_What to do_. Whenever the string "schottky" turns up in a line of the data below, copy that line.

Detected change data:
• • • • •
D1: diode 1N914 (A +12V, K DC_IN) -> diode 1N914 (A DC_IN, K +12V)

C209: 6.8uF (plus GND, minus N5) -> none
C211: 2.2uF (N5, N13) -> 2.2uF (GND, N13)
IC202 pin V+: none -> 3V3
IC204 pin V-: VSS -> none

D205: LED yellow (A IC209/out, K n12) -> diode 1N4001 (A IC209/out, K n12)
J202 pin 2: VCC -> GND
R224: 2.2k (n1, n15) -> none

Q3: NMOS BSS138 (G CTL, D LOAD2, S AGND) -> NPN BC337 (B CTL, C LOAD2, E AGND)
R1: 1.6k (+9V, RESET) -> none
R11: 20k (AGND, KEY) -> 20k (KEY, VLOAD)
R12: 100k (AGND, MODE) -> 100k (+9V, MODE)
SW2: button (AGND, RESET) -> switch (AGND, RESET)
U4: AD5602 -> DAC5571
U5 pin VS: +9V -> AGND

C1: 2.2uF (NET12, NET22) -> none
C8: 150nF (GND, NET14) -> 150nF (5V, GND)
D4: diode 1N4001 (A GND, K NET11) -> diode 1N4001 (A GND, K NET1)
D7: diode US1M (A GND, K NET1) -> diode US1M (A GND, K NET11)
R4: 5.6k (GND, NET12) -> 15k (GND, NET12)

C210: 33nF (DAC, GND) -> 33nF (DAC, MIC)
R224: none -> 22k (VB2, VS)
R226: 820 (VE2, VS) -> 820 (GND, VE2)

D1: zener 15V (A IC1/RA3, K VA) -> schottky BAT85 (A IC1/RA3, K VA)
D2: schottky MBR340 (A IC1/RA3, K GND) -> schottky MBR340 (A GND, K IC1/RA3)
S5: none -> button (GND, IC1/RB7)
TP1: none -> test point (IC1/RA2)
• • • • •
_Written answer_.
D1: zener 15V (A IC1/RA3, K VA) -> schottky BAT85 (A IC1/RA3, K VA)
D2: schottky MBR340 (A IC1/RA3, K GND) -> schottky MBR340 (A GND, K IC1/RA3)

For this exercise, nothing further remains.